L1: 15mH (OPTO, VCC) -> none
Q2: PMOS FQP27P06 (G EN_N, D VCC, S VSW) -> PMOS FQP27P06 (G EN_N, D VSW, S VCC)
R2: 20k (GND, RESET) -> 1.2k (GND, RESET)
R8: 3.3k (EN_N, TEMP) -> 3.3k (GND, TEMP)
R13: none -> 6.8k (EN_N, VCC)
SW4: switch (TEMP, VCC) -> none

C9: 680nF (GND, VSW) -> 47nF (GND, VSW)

**PROBLEM REQUIREMENTS**
Pull out all lines in the data above that include "TEMP".

**OUTPUT FOR THIS EXERCISE**
R8: 3.3k (EN_N, TEMP) -> 3.3k (GND, TEMP)
SW4: switch (TEMP, VCC) -> none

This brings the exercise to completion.